For the data below, give again exactly the lines from the one containing "pure white serving" through the one containing "brown soda can [509 130 538 190] => nothing", both ends included, and no others.

•••

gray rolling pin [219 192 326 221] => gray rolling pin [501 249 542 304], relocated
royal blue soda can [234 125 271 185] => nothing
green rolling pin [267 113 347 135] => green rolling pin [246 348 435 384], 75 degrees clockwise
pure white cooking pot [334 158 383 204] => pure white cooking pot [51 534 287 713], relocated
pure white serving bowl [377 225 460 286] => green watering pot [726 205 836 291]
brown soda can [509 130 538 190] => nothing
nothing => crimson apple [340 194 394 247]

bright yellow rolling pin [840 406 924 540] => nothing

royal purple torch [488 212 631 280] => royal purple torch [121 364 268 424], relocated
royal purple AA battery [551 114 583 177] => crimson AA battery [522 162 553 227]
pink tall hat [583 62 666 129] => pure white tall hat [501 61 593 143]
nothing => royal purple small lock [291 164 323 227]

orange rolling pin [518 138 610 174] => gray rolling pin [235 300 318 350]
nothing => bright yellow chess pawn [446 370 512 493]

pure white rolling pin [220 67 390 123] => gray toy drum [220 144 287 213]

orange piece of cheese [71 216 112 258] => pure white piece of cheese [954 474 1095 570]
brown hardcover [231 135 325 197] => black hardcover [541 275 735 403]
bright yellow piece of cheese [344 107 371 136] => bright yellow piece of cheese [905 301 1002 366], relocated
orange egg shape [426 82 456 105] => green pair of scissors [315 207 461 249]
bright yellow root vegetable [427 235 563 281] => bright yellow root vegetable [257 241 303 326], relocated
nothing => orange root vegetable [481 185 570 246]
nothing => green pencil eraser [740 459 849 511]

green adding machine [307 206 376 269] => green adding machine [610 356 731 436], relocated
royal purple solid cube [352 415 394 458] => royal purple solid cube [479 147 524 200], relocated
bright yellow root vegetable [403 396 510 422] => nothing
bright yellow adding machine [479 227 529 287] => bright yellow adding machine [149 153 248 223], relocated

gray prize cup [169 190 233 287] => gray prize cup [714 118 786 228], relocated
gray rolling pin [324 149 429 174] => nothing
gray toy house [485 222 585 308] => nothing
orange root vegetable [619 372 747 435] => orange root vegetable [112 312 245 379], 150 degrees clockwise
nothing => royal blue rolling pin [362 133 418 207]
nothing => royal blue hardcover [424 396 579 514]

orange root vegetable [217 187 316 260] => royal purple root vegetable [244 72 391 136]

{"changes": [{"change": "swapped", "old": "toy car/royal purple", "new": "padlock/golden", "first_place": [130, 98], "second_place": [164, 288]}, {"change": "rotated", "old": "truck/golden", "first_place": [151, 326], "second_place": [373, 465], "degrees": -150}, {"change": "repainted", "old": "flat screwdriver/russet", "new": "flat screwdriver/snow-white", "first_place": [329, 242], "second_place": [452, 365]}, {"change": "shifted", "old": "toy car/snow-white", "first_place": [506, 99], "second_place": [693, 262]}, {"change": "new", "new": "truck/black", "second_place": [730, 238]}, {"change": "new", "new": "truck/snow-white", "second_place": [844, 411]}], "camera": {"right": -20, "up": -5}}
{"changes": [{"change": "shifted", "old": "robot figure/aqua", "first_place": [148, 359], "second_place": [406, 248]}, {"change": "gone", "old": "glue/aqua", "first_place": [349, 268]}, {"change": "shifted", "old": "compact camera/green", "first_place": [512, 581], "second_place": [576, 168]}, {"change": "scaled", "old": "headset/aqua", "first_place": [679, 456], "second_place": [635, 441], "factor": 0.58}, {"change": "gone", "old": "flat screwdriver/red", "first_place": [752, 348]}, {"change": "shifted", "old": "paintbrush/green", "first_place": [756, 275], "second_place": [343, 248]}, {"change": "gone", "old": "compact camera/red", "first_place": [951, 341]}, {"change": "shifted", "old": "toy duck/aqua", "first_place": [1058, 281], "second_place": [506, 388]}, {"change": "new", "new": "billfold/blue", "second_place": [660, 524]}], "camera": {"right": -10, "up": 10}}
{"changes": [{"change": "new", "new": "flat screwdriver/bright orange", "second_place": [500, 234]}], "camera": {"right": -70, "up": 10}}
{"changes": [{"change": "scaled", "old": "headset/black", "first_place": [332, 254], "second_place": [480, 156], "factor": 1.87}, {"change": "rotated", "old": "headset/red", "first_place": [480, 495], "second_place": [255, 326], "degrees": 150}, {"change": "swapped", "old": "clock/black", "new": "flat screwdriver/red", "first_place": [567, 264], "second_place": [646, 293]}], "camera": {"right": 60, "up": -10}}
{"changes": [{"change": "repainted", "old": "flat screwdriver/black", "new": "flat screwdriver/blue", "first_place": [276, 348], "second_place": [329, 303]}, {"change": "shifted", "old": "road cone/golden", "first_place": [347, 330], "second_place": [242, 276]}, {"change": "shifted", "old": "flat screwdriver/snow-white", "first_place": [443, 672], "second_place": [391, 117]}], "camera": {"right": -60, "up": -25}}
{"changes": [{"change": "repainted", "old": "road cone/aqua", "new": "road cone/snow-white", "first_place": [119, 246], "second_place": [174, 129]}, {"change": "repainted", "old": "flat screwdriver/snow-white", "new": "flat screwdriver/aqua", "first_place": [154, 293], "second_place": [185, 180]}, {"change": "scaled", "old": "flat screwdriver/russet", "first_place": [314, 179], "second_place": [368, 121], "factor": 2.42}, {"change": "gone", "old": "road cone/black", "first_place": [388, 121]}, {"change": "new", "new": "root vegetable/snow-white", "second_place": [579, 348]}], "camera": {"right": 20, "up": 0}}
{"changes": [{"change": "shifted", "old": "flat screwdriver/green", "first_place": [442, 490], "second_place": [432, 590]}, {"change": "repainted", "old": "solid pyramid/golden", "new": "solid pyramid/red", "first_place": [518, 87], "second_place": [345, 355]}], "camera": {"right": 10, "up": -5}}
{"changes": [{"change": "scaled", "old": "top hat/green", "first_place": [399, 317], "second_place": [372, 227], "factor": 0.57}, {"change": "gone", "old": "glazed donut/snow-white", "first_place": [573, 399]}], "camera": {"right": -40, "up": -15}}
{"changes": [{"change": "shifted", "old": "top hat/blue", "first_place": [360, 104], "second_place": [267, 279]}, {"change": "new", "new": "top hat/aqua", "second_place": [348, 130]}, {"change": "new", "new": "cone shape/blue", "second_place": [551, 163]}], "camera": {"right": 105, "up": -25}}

•••

ANSWER TO THIS TASK:
pure white serving bowl [377 225 460 286] => green watering pot [726 205 836 291]
brown soda can [509 130 538 190] => nothing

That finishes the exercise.